Activity → "notebook" is the word to look for; say how many lines of the listing below contain it, and nothing else.

Supplied data →
━━━━━━━━━━━━━━━━

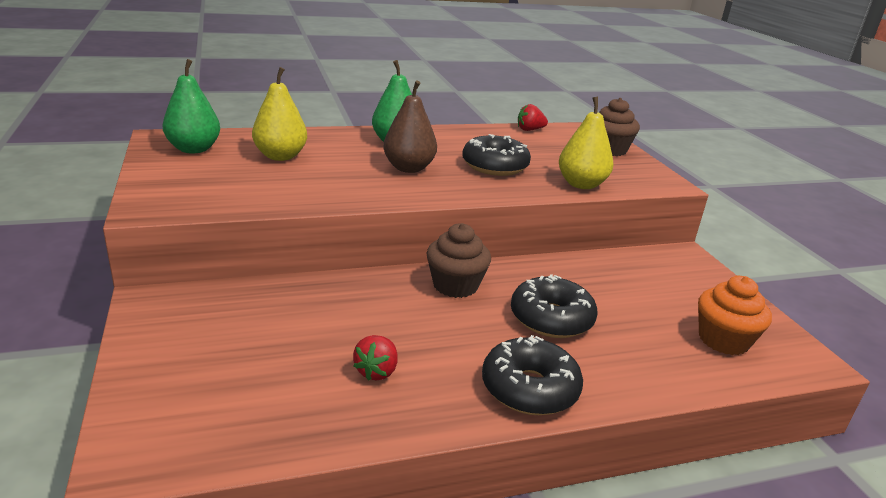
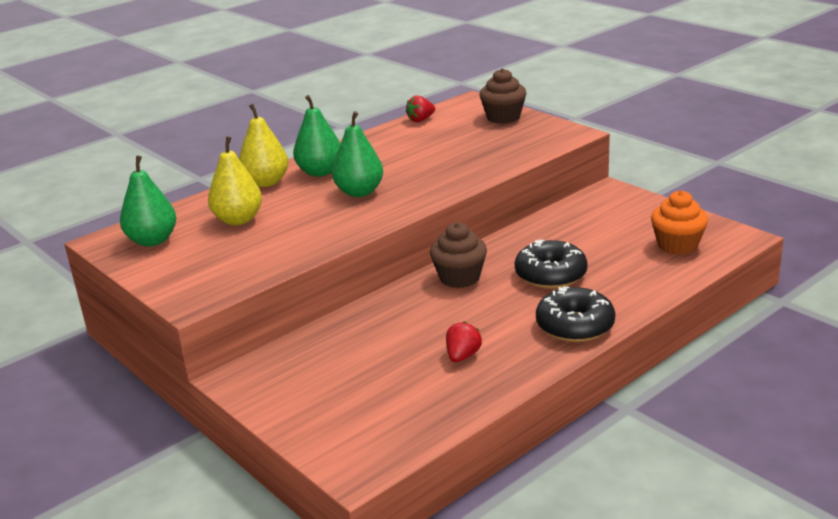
camera: 20 degrees left, 0 degrees up
(377, 371) = (462, 356): red strawberry -> red strawberry turned 150 degrees counterclockwise
(409, 168) = (359, 192): brown pear -> green pear
(495, 166) = (427, 165): black donut -> none
(581, 184) = (509, 158): yellow pear -> yellow pear (266, 182)

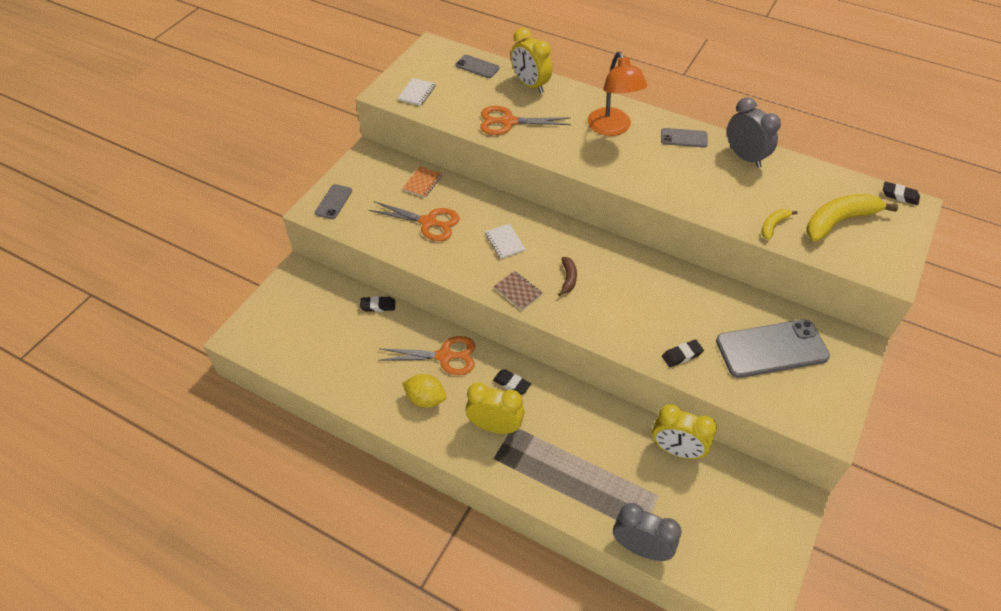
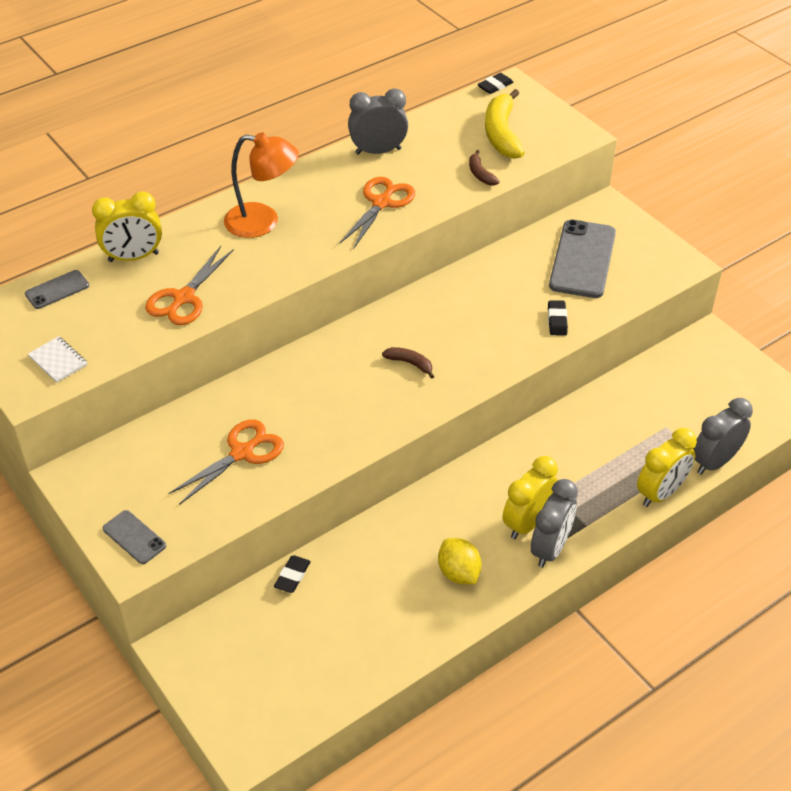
camera: 65 degrees left, 5 degrees down
(422, 183) = (169, 436): orange notebook -> none
(425, 399) = (459, 573): yellow lemon -> yellow lemon turned 75 degrees counterclockwise
(445, 356) = (409, 535): orange scissors -> orange scissors (382, 203)
(478, 451) = (550, 548): none -> grey clock
(505, 242) = (322, 395): white notebook -> none
(511, 384) = (480, 488): black eraser -> none
(518, 291) = (402, 410): brown notebook -> none
(676, 450) = (624, 392): yellow clock -> yellow clock (660, 493)
(684, 138) = (319, 179): grey phone -> none
(773, 226) = (480, 174): yellow banana -> brown banana

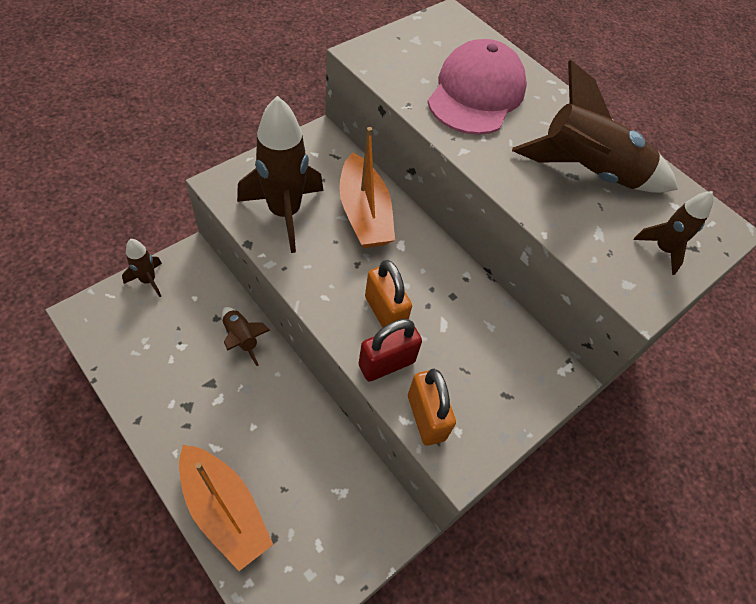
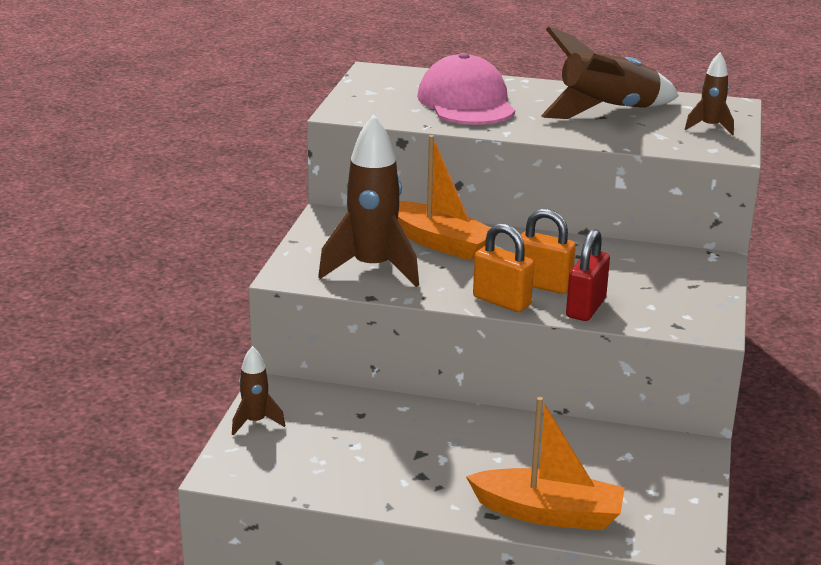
camera: 30 degrees left, 30 degrees down
(241, 338) = (405, 415): brown rocket -> none
(426, 417) = (655, 320): orange padlock -> orange padlock (501, 301)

━━━━━━━━━━━━━━━━

Response to the task → 3